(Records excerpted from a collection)
+-------+
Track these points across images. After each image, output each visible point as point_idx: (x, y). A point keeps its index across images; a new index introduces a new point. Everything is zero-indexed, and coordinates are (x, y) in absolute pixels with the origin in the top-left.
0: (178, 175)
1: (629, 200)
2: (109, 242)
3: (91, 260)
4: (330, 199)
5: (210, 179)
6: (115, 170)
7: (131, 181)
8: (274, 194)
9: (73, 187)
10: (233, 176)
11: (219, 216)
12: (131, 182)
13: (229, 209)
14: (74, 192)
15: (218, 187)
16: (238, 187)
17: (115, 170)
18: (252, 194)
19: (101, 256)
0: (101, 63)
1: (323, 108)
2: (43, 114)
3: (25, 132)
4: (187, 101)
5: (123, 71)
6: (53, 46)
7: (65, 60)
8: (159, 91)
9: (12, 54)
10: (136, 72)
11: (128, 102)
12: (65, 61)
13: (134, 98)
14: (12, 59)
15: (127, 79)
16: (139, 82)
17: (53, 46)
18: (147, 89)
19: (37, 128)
+-------+
» SET TASK:
Convert every line of the items above into a Markdown table with two columns, Row and Line, numbering the rows in order and leaving out any blank lines.

» RESULT FOR THIS TASK:
| Row | Line |
|---|---|
| 1 | Track these points across images. After each image, output each visible point as point_idx: (x, y). A point keeps its index across images; a new index introduces a new point. Everything is zero-indexed, and coordinates are (x, y) in absolute pixels with the origin in the top-left. |
| 2 | 0: (178, 175) |
| 3 | 1: (629, 200) |
| 4 | 2: (109, 242) |
| 5 | 3: (91, 260) |
| 6 | 4: (330, 199) |
| 7 | 5: (210, 179) |
| 8 | 6: (115, 170) |
| 9 | 7: (131, 181) |
| 10 | 8: (274, 194) |
| 11 | 9: (73, 187) |
| 12 | 10: (233, 176) |
| 13 | 11: (219, 216) |
| 14 | 12: (131, 182) |
| 15 | 13: (229, 209) |
| 16 | 14: (74, 192) |
| 17 | 15: (218, 187) |
| 18 | 16: (238, 187) |
| 19 | 17: (115, 170) |
| 20 | 18: (252, 194) |
| 21 | 19: (101, 256) |
| 22 | 0: (101, 63) |
| 23 | 1: (323, 108) |
| 24 | 2: (43, 114) |
| 25 | 3: (25, 132) |
| 26 | 4: (187, 101) |
| 27 | 5: (123, 71) |
| 28 | 6: (53, 46) |
| 29 | 7: (65, 60) |
| 30 | 8: (159, 91) |
| 31 | 9: (12, 54) |
| 32 | 10: (136, 72) |
| 33 | 11: (128, 102) |
| 34 | 12: (65, 61) |
| 35 | 13: (134, 98) |
| 36 | 14: (12, 59) |
| 37 | 15: (127, 79) |
| 38 | 16: (139, 82) |
| 39 | 17: (53, 46) |
| 40 | 18: (147, 89) |
| 41 | 19: (37, 128) |